**Work to be completed:** If a line below contains the word "button", count it; give only the total.

**Material for this task:**

----

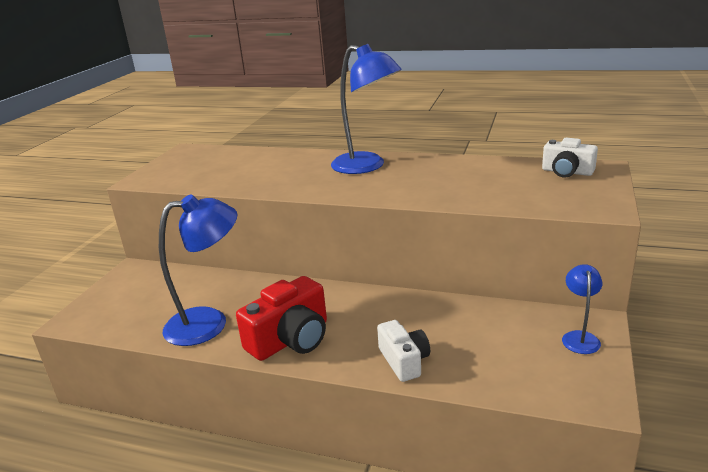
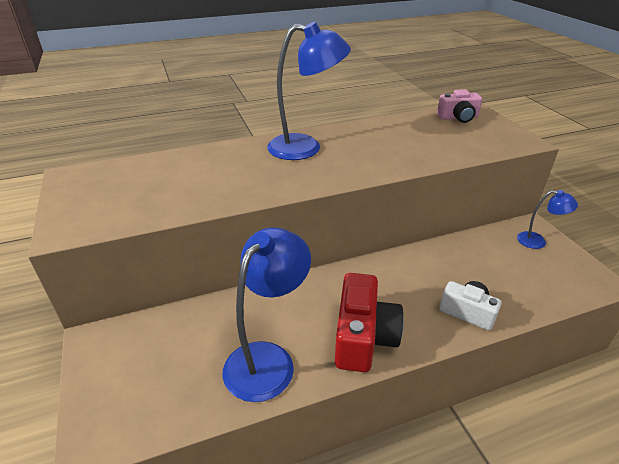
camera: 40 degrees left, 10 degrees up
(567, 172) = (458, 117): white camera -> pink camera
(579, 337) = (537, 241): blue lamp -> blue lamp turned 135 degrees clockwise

----

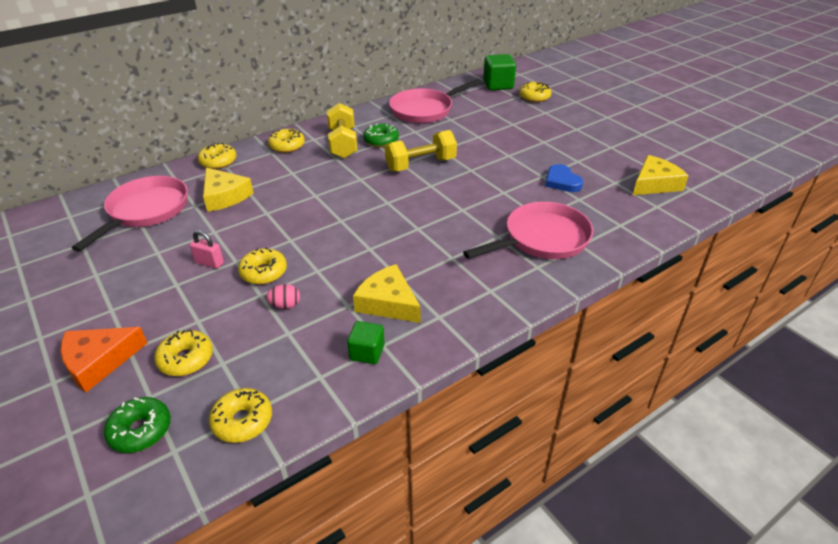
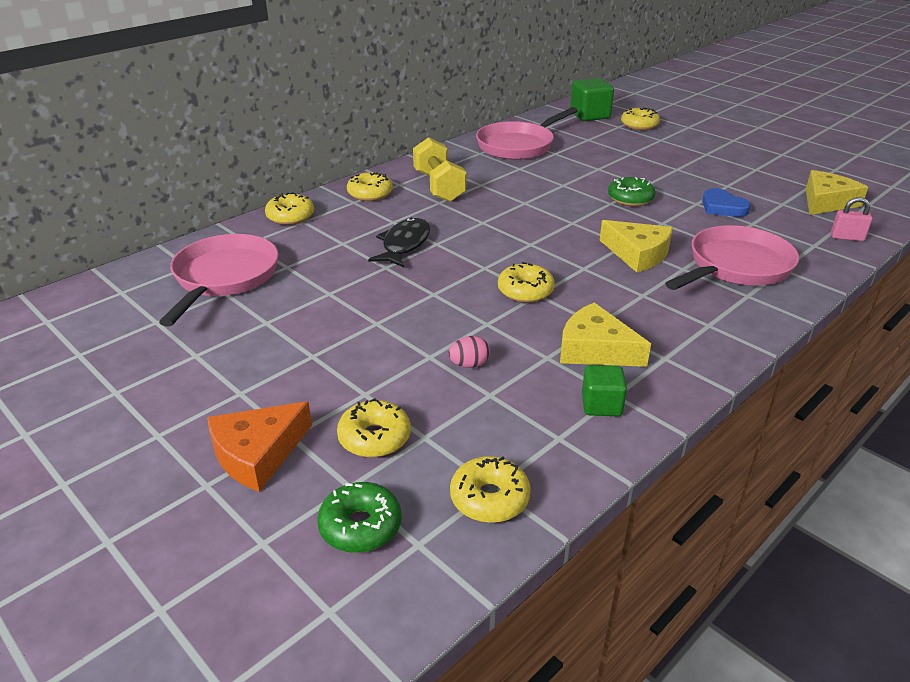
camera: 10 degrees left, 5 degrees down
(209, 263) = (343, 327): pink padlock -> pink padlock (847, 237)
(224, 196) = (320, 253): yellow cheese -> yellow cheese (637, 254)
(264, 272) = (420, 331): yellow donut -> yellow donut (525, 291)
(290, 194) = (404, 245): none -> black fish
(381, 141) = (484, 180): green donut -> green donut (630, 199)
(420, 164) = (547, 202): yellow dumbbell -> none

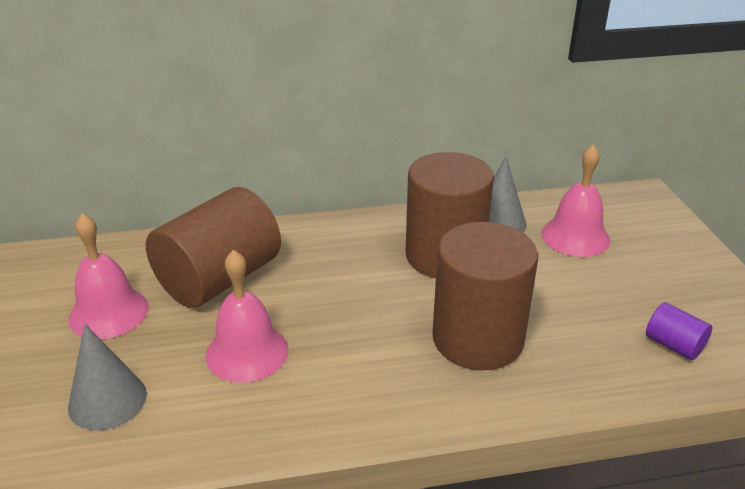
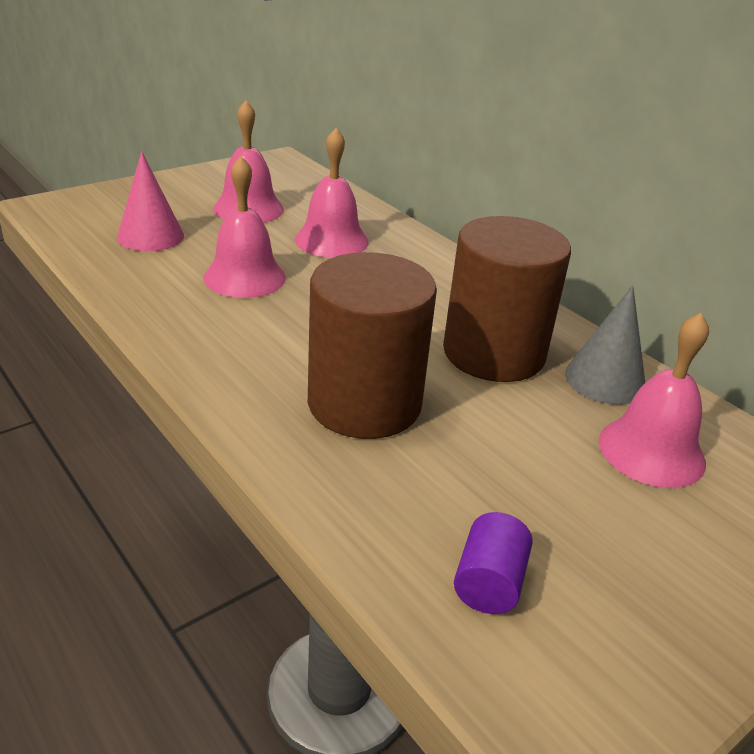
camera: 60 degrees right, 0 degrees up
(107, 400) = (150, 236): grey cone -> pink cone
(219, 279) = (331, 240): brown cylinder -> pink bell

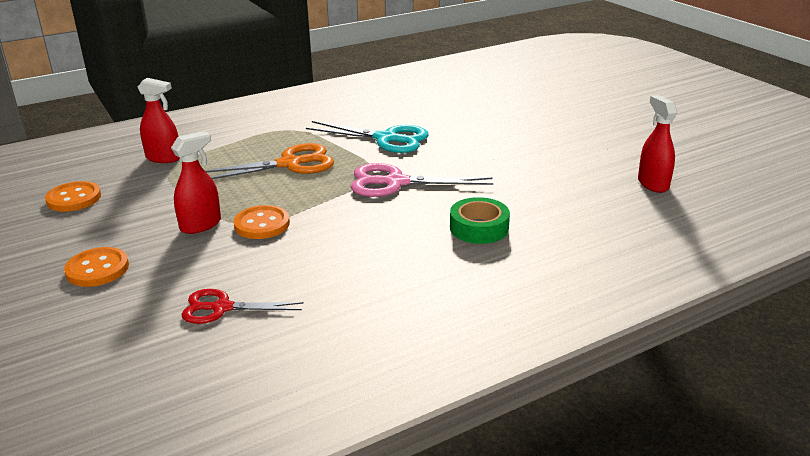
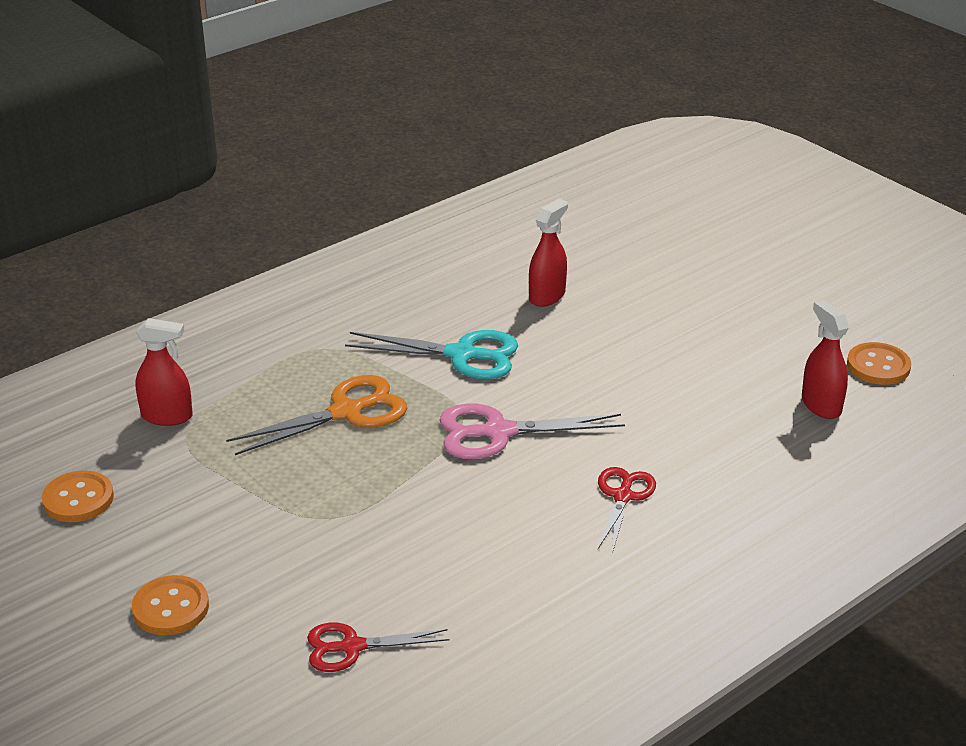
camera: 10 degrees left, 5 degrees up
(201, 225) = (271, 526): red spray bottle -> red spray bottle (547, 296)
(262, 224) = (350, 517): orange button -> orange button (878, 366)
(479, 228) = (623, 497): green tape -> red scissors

----

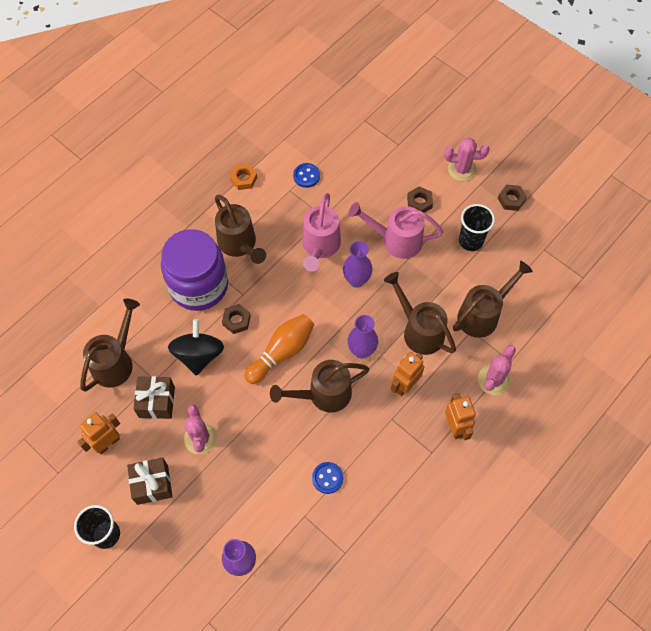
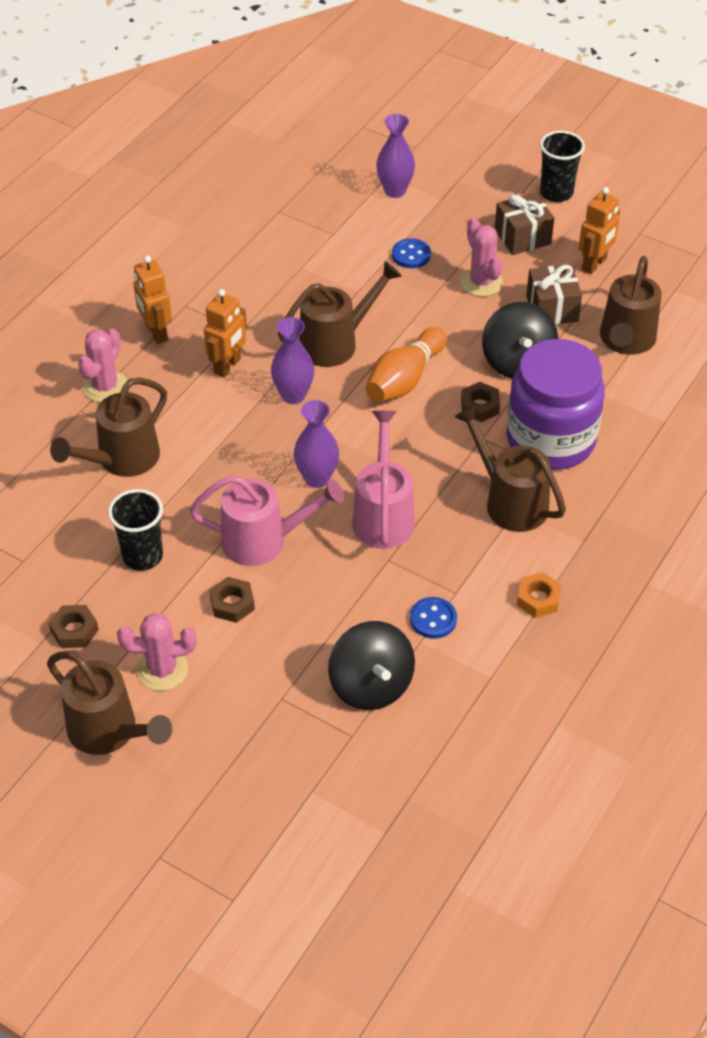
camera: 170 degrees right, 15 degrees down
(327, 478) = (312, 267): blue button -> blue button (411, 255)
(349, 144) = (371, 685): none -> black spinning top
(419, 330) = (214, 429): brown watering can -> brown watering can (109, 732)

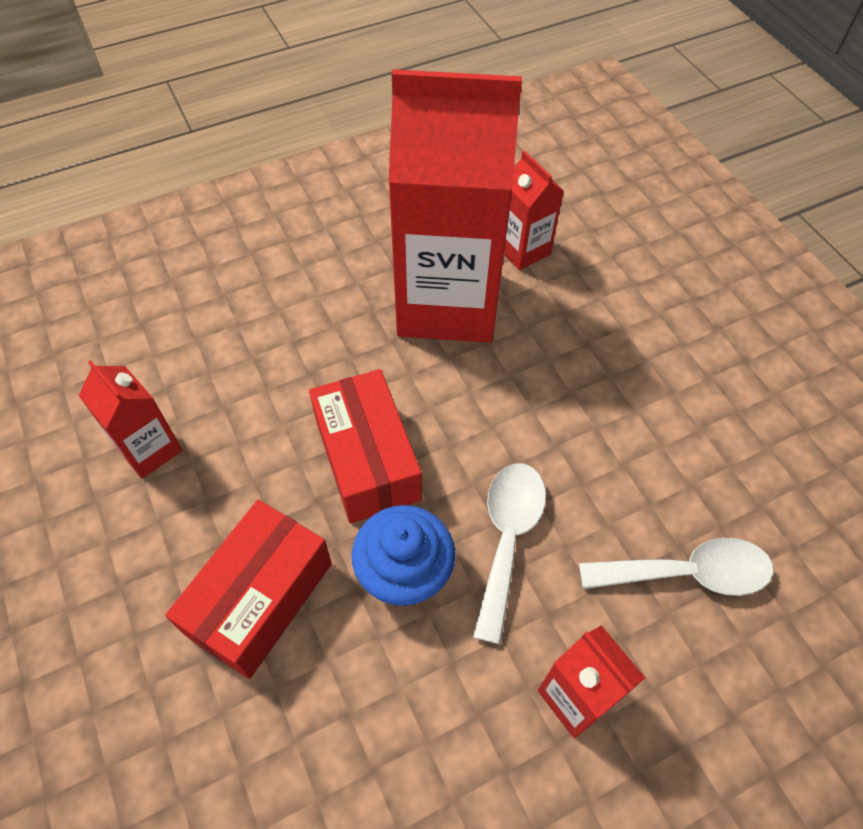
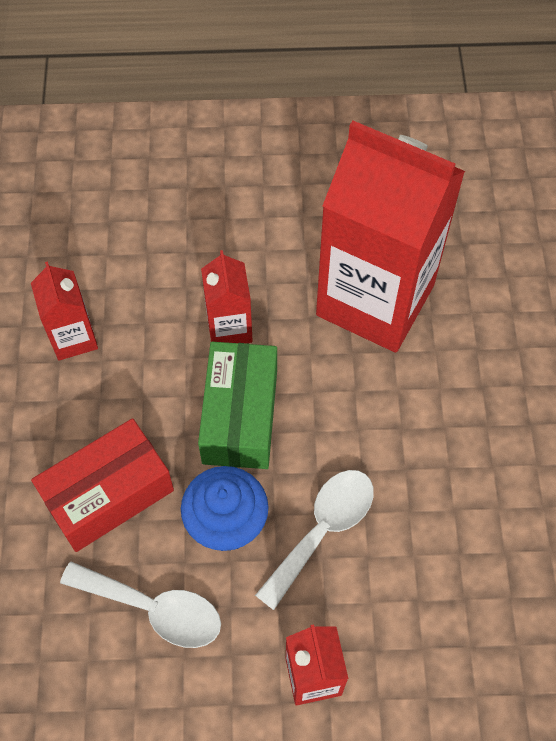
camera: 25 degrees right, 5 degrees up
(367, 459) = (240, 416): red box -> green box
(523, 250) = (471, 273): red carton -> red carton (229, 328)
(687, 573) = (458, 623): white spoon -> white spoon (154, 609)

----

**Answer section:** 2